• **Given data**
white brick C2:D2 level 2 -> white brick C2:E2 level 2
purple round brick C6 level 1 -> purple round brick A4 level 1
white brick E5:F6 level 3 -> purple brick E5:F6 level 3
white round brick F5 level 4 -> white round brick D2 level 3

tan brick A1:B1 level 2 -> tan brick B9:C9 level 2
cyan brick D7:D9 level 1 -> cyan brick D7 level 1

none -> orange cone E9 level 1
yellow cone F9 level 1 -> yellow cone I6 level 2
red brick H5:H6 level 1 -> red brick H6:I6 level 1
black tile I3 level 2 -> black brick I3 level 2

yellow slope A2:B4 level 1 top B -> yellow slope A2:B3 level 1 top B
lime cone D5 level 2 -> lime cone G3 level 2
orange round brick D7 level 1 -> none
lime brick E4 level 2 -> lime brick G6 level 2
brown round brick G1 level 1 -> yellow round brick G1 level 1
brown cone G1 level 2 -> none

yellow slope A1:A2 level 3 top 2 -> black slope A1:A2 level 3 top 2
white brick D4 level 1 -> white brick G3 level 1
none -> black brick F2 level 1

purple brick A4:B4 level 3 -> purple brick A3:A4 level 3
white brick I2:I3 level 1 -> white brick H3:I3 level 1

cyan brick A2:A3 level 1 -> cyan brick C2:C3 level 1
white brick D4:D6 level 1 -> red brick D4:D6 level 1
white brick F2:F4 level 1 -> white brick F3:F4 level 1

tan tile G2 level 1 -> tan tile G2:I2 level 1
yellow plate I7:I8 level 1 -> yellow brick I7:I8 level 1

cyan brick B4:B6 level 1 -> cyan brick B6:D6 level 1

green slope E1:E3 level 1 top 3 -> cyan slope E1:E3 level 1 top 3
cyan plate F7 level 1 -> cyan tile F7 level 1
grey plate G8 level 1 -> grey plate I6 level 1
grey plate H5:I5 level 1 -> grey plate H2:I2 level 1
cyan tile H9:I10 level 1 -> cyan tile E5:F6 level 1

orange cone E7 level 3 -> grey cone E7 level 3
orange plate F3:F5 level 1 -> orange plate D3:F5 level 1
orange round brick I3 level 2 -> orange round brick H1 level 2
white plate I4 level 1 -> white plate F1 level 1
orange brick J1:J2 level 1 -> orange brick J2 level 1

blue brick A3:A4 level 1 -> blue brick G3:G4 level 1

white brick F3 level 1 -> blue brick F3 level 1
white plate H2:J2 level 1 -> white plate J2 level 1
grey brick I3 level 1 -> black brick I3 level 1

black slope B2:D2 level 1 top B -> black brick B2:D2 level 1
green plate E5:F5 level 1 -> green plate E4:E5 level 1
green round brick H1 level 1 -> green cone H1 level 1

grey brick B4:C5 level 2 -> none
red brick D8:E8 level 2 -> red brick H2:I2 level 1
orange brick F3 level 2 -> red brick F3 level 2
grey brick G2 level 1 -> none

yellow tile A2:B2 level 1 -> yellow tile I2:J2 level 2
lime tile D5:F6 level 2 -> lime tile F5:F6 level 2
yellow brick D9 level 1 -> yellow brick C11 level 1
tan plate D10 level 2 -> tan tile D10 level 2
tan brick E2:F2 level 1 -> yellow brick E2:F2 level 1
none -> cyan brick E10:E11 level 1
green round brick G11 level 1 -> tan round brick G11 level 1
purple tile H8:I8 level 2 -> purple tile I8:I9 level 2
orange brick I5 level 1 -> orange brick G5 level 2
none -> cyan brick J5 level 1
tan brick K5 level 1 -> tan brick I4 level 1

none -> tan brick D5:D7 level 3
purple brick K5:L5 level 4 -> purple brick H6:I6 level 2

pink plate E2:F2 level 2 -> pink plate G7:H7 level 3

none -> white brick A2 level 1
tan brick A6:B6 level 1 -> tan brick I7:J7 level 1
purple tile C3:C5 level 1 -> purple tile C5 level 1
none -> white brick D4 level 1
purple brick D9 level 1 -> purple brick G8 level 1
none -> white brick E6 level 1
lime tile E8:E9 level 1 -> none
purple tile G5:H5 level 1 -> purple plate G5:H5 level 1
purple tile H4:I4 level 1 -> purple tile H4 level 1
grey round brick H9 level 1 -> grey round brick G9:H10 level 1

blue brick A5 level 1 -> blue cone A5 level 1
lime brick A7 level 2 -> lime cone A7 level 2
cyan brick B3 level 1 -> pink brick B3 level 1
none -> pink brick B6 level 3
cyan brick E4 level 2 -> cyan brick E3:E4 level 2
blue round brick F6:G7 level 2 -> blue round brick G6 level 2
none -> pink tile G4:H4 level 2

• **Task instructions**
Whenever a line above has the word "cone" in it, copy that line.

• **Completed exercise**
none -> orange cone E9 level 1
yellow cone F9 level 1 -> yellow cone I6 level 2
lime cone D5 level 2 -> lime cone G3 level 2
brown cone G1 level 2 -> none
orange cone E7 level 3 -> grey cone E7 level 3
green round brick H1 level 1 -> green cone H1 level 1
blue brick A5 level 1 -> blue cone A5 level 1
lime brick A7 level 2 -> lime cone A7 level 2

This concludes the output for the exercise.